Material supplied —

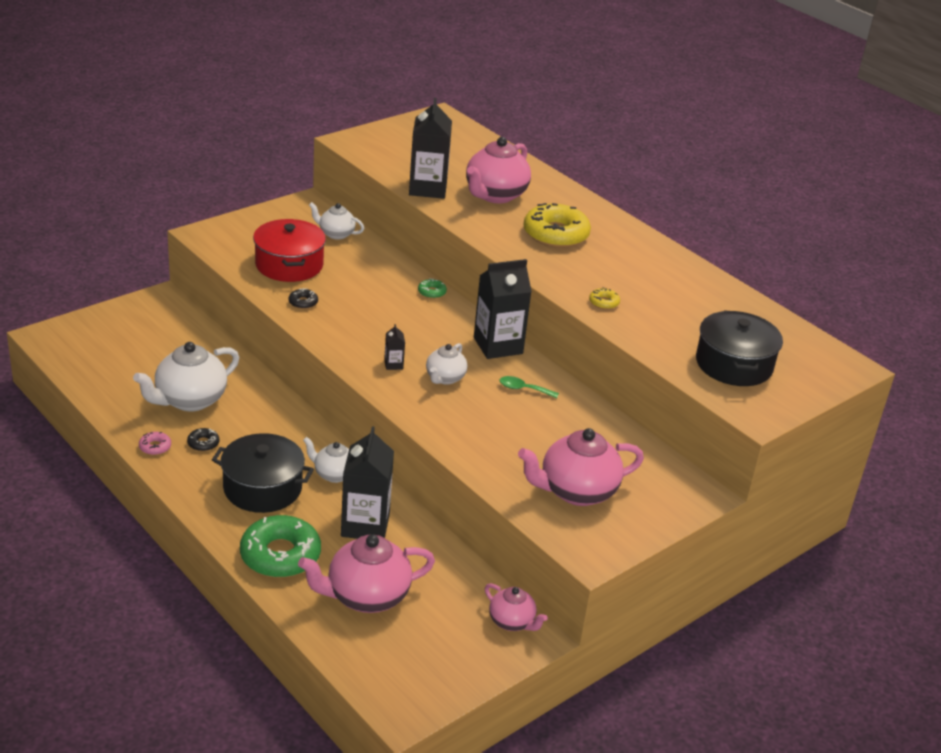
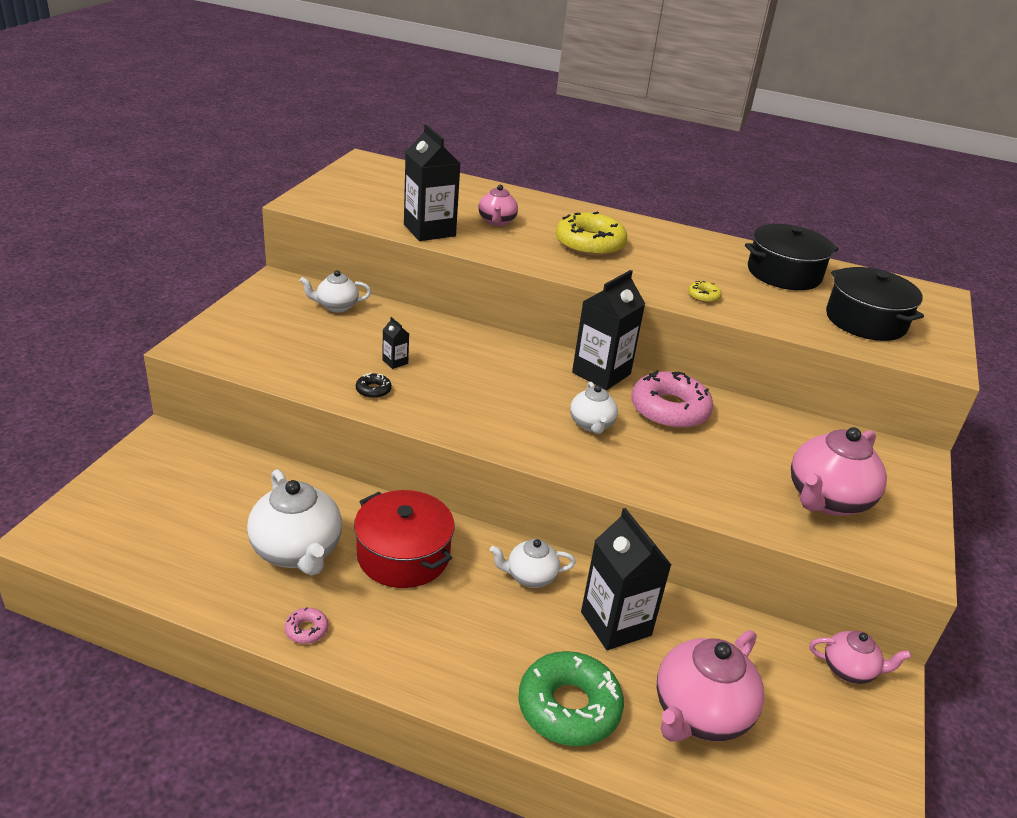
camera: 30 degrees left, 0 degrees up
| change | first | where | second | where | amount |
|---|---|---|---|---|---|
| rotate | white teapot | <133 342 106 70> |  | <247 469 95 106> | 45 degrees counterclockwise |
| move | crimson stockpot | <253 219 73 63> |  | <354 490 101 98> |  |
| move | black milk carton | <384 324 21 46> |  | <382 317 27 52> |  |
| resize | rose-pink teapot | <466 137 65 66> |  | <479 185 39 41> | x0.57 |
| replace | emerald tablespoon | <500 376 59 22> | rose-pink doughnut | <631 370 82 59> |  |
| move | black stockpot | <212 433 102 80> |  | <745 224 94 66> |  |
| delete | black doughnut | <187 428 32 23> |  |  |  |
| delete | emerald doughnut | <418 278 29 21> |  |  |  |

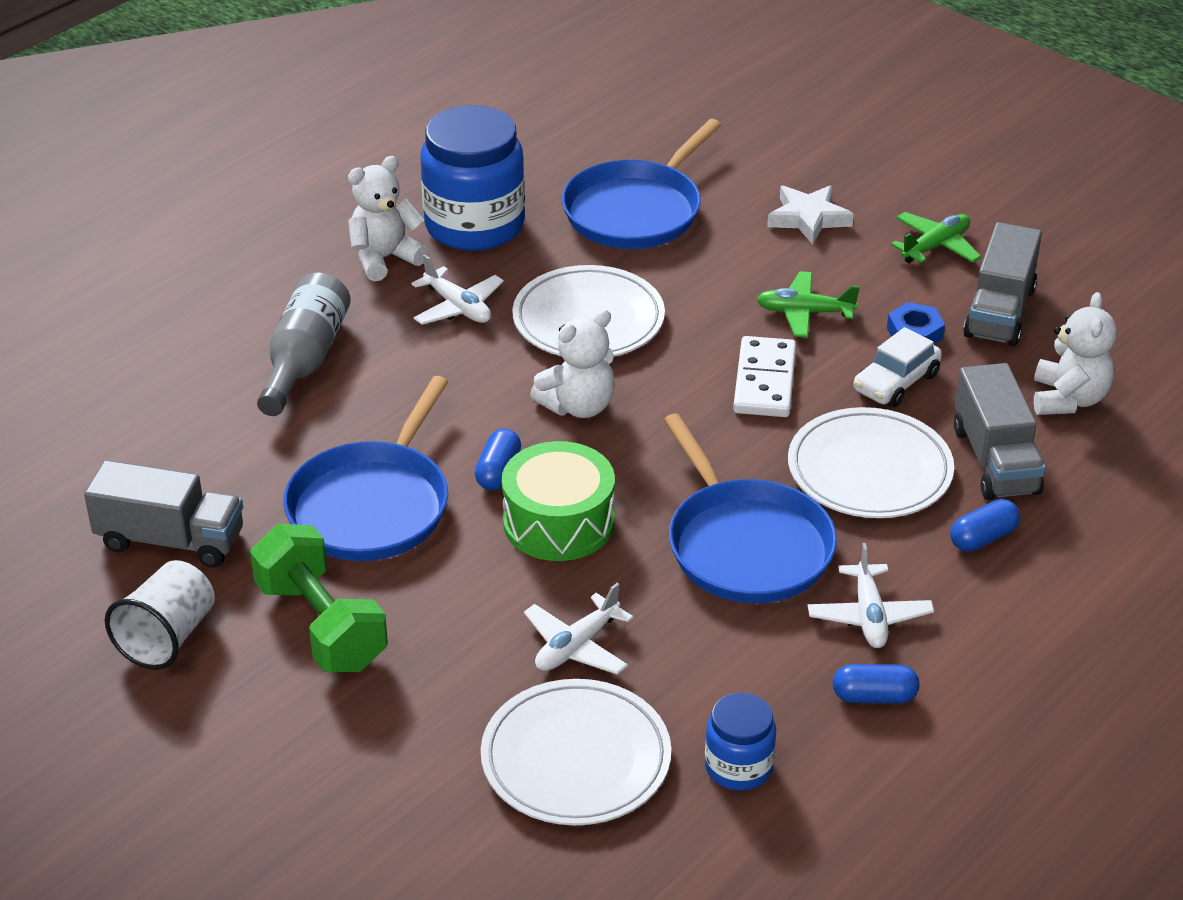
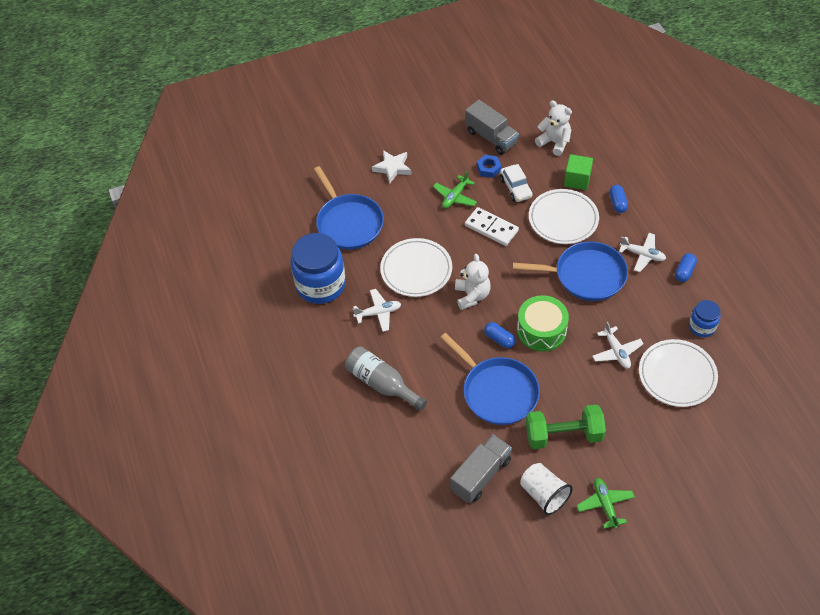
camera: 60 degrees left, 15 degrees up
| change | first | where | second | where | amount |
|---|---|---|---|---|---|
| replace | gray truck | <954 363 92 137> | emerald block | <564 154 29 36> |  |
| move | emerald aeroplane | <891 212 90 51> |  | <577 478 58 51> |  |
| delete | white teddy bear | <348 156 81 126> |  |  |  |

Work order — Check each line above for the word "stockpot", and copy the lines where it appears.

Your solution —
| move | crimson stockpot | <253 219 73 63> |  | <354 490 101 98> |  |
| move | black stockpot | <212 433 102 80> |  | <745 224 94 66> |  |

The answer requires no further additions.